*The problem*. Without including any pictures, write out all the records word for word.

[Items from a dataset]

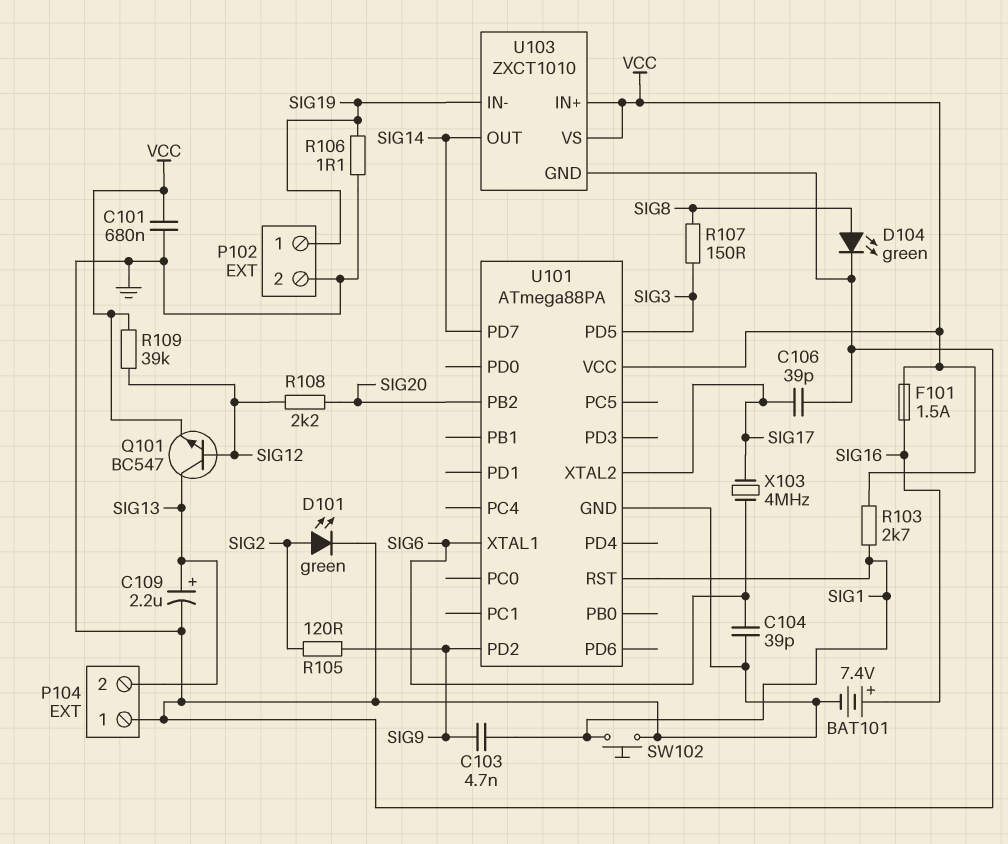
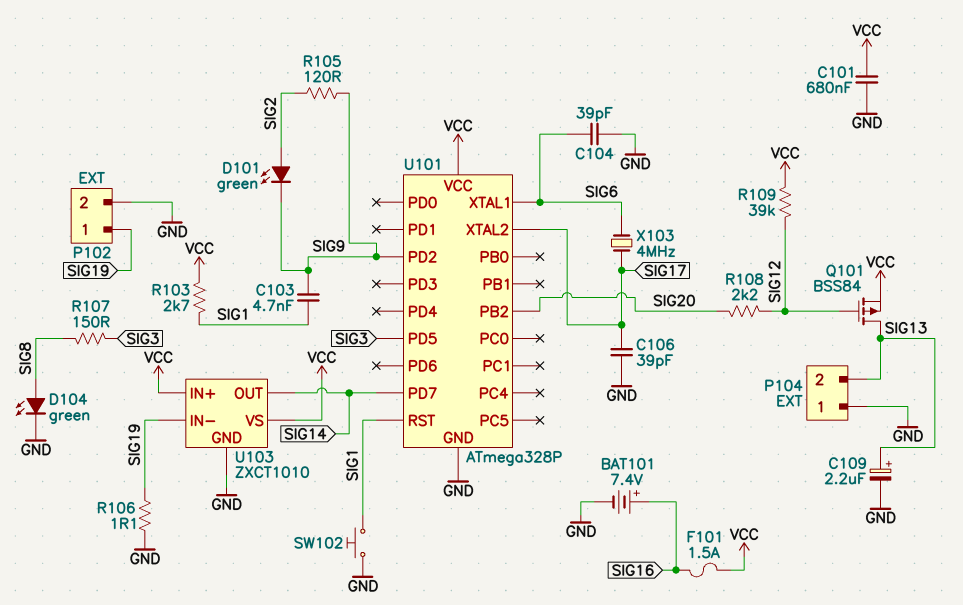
D101: LED green (A SIG2, K GND) -> LED green (A SIG2, K SIG9)
Q101: NPN BC547 (B SIG12, C SIG13, E VCC) -> PMOS BSS84 (G SIG12, D SIG13, S VCC)
U101: ATmega88PA -> ATmega328P

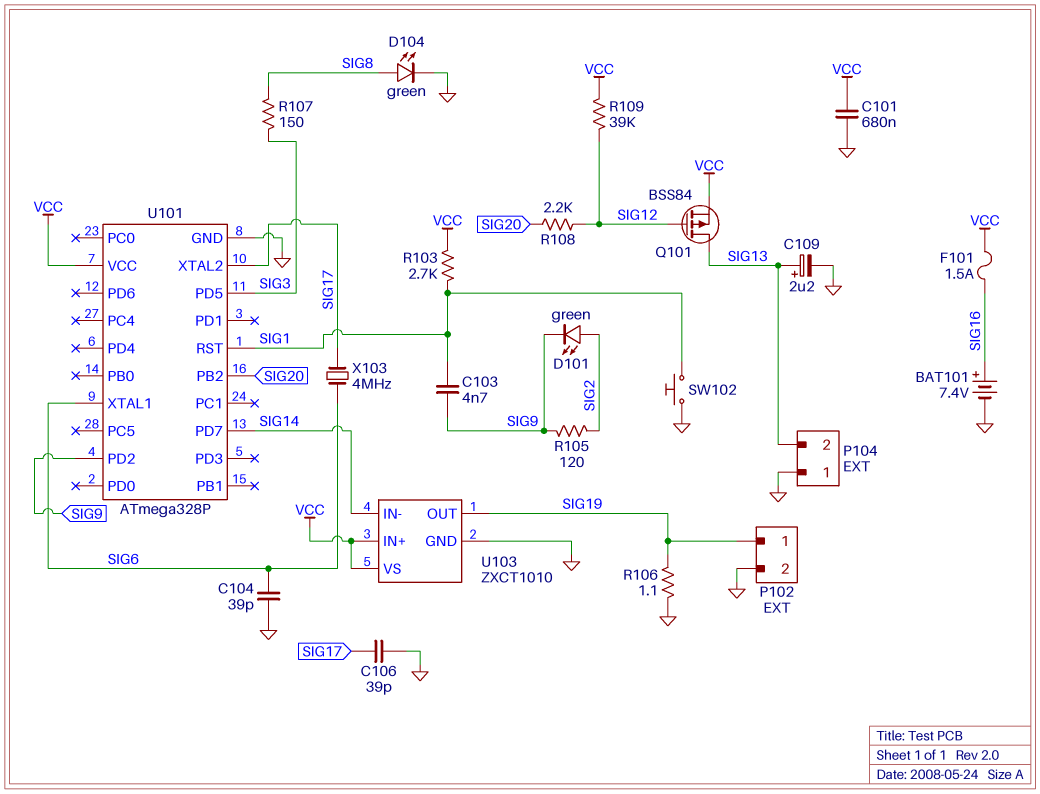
U103 pin IN-: SIG19 -> SIG14
U103 pin OUT: SIG14 -> SIG19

*Result of this task*.
D101: LED green (A SIG2, K GND) -> LED green (A SIG2, K SIG9)
Q101: NPN BC547 (B SIG12, C SIG13, E VCC) -> PMOS BSS84 (G SIG12, D SIG13, S VCC)
U101: ATmega88PA -> ATmega328P

U103 pin IN-: SIG19 -> SIG14
U103 pin OUT: SIG14 -> SIG19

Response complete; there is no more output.